TASK OBJECTIVE:
The number of lines below containing the word "DATA" is all that should be returned.
SUPPLIED RECORDS Start Marker
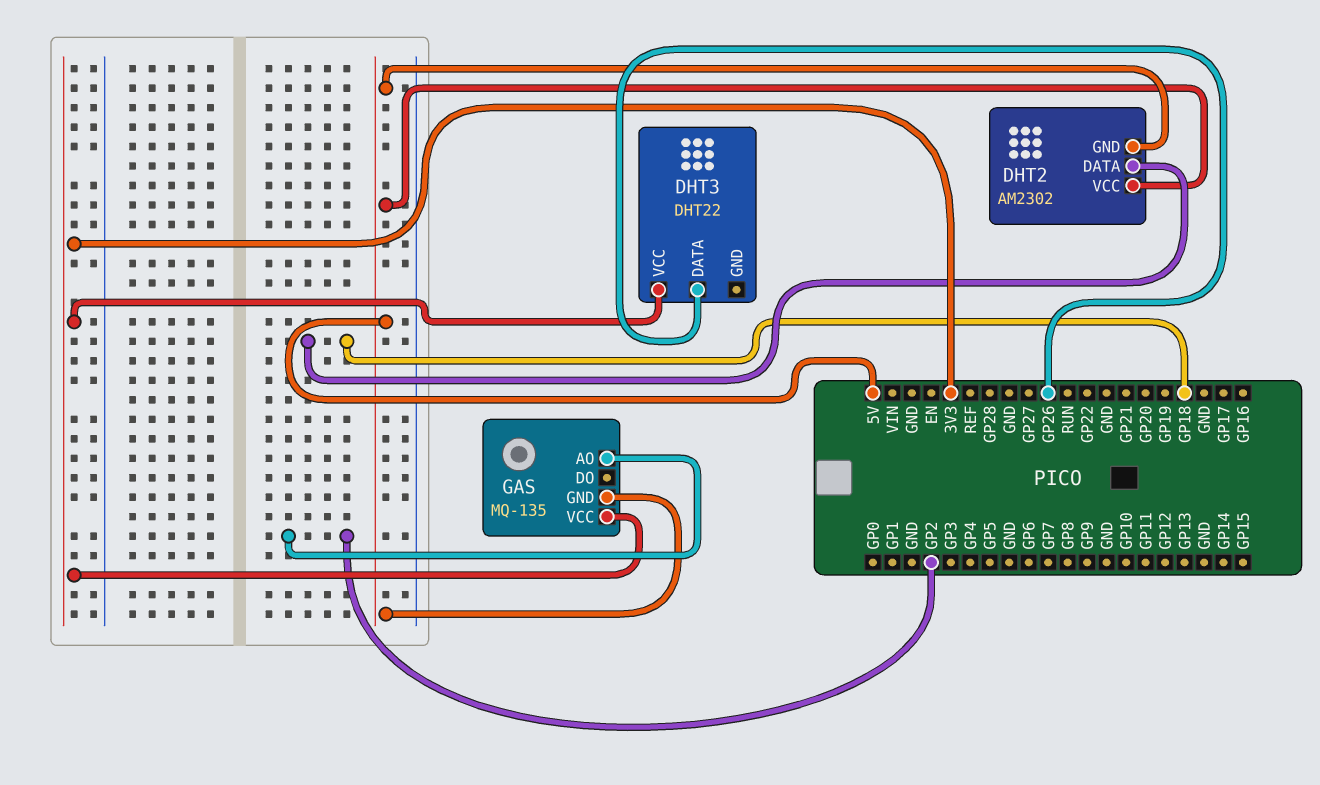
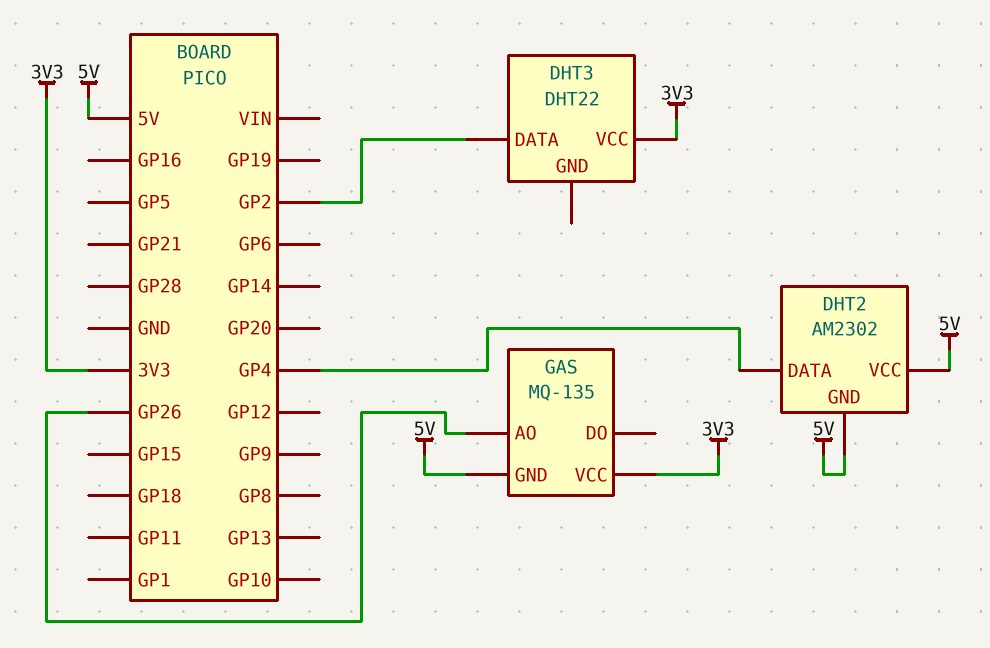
DHT2 pin DATA: GP18 -> GP4
DHT3 pin DATA: GP26 -> GP2
GAS pin AO: GP2 -> GP26

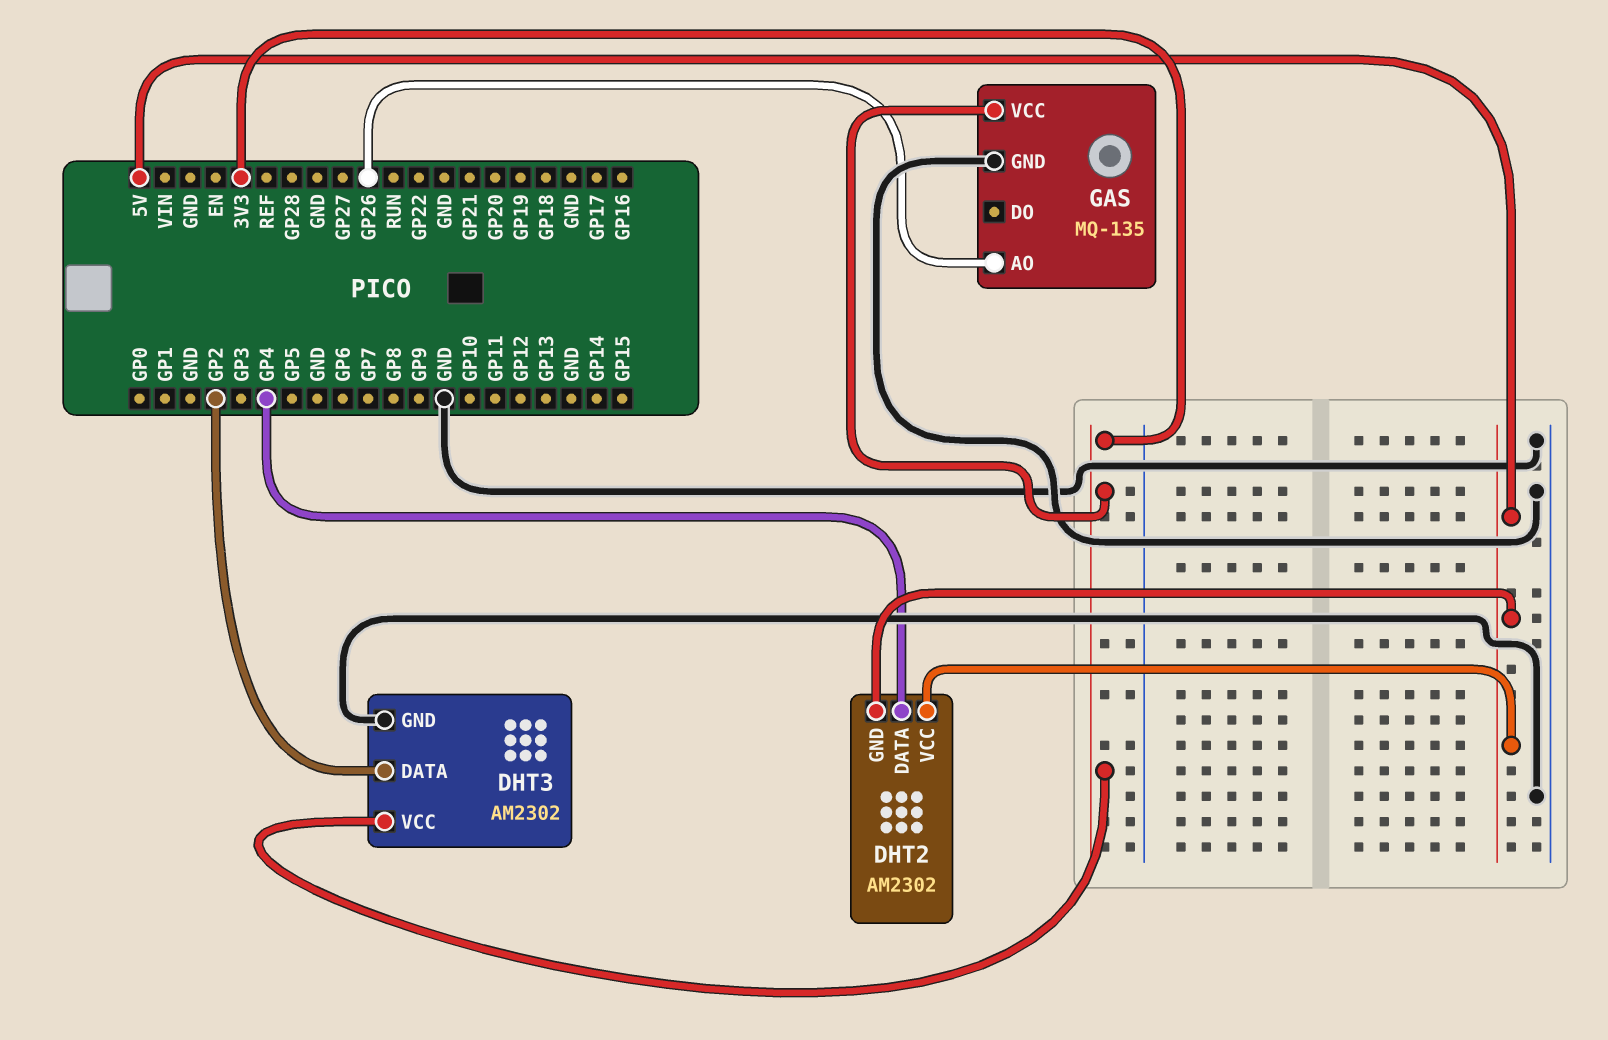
DHT3: DHT22 -> AM2302
DHT3 pin GND: none -> GND
GAS pin GND: 5V -> GND

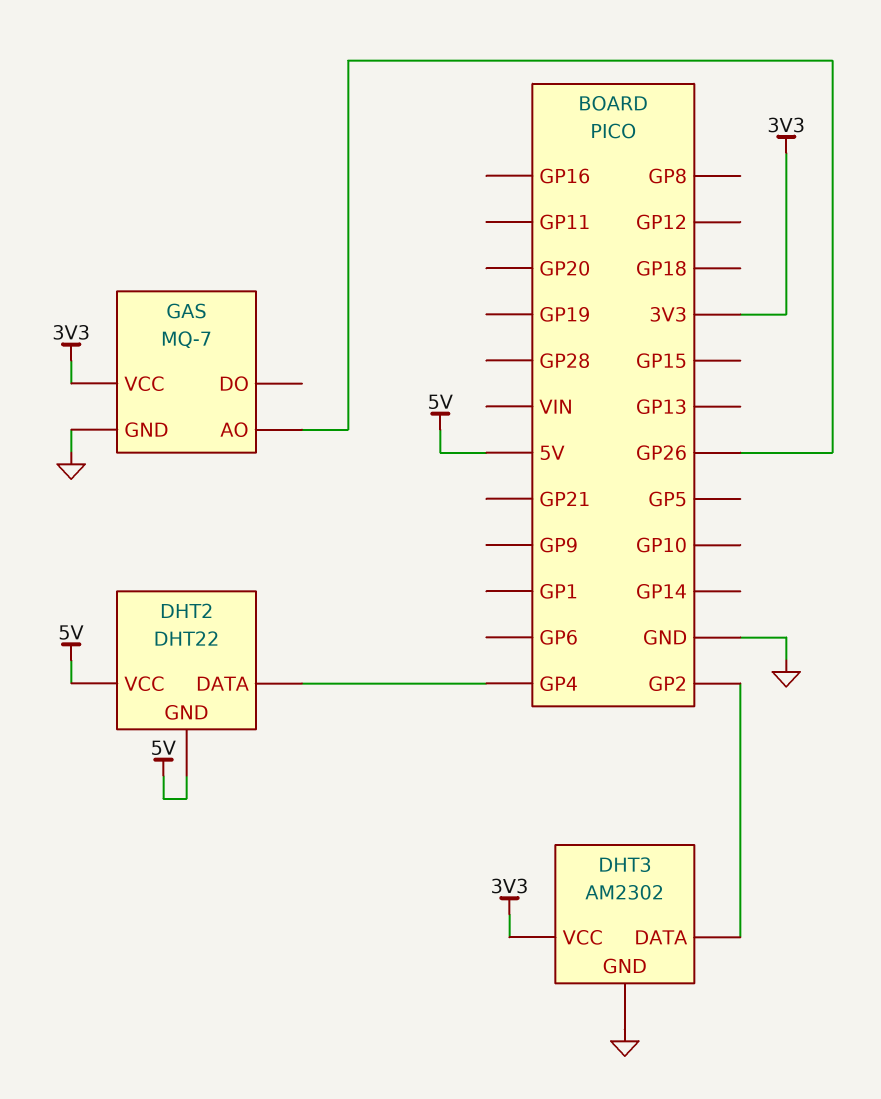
DHT2: AM2302 -> DHT22
GAS: MQ-135 -> MQ-7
SUPPLIED RECORDS End Marker
SOLUTION TO THIS EXERCISE:
2